**WHAT THE EXERCISE ASKS**
From the line with "cyan brick G2:H2" to the line with "orange slope G5:I5", retype every line exactly, including those two, and leave out the rest of the data below.

**PROVIDED DATA**
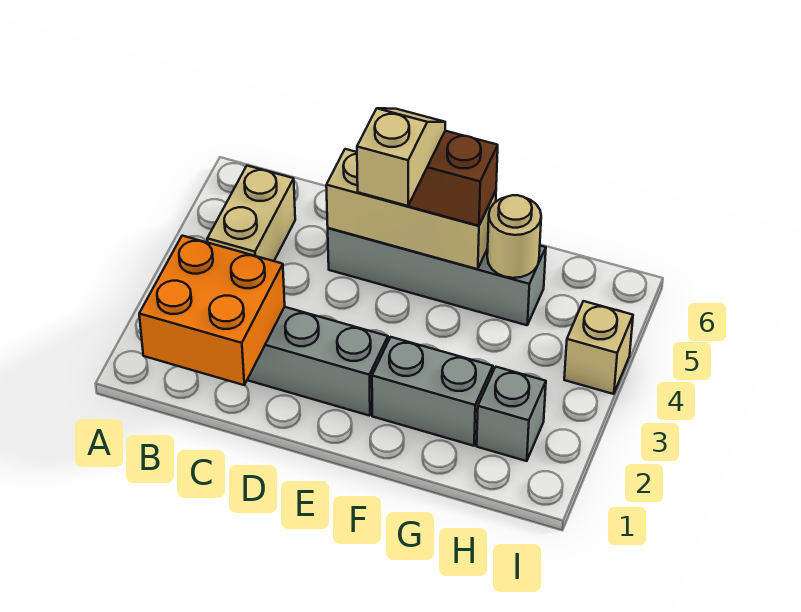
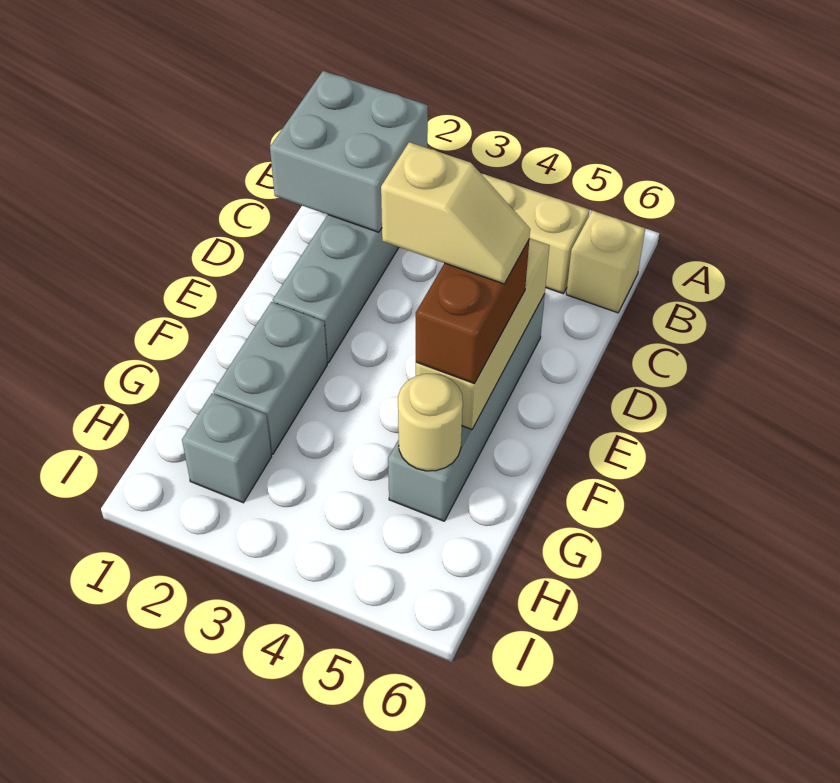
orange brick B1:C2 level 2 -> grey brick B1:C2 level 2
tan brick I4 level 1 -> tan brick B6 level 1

==

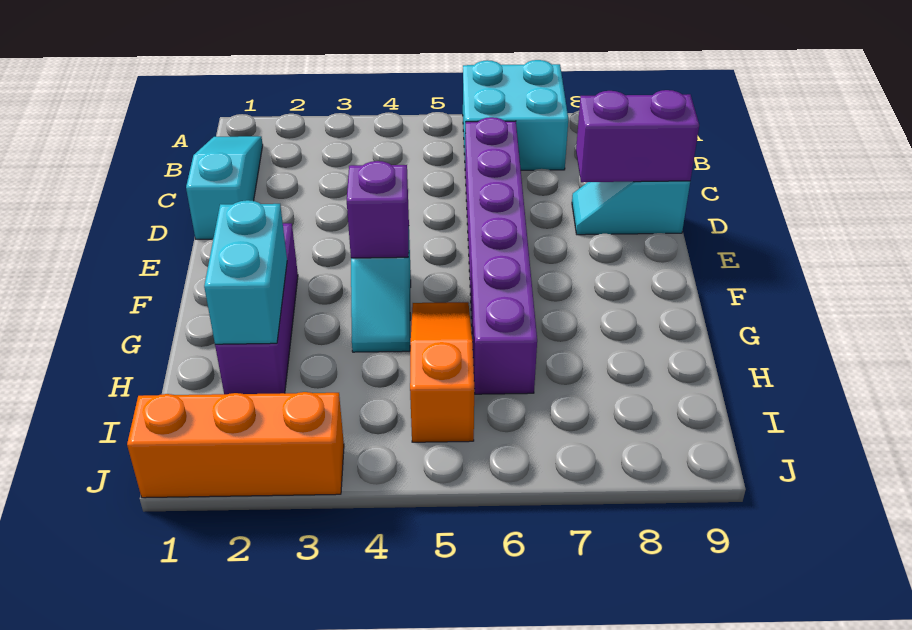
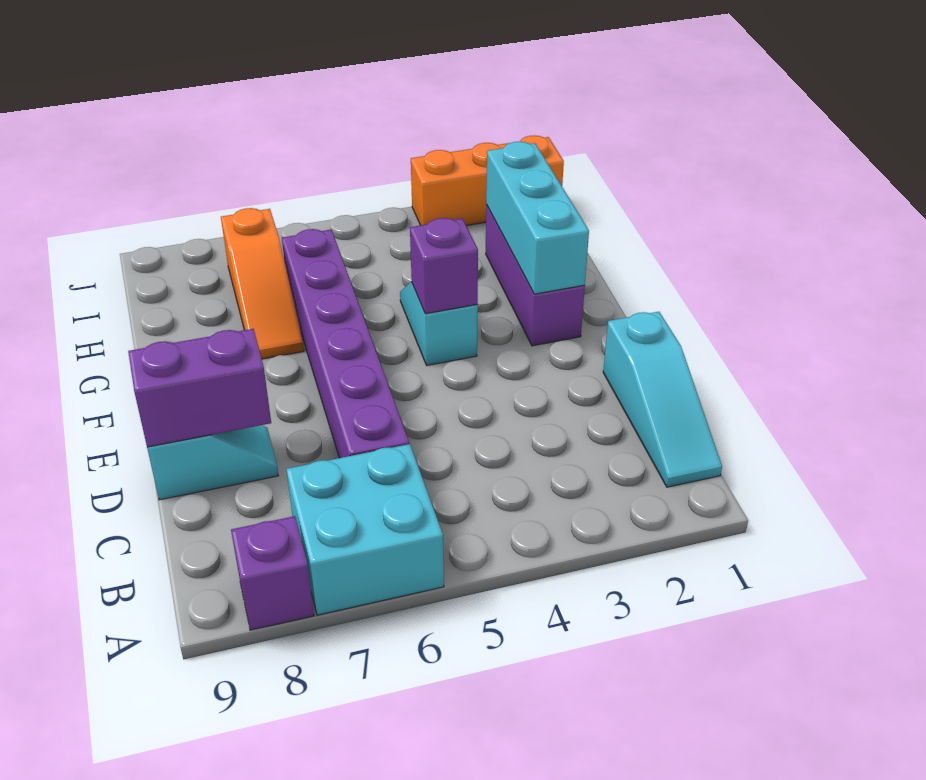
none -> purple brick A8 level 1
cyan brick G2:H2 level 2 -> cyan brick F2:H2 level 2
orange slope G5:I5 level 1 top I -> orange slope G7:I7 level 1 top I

**RESULT OF THIS EXERCISE**
cyan brick G2:H2 level 2 -> cyan brick F2:H2 level 2
orange slope G5:I5 level 1 top I -> orange slope G7:I7 level 1 top I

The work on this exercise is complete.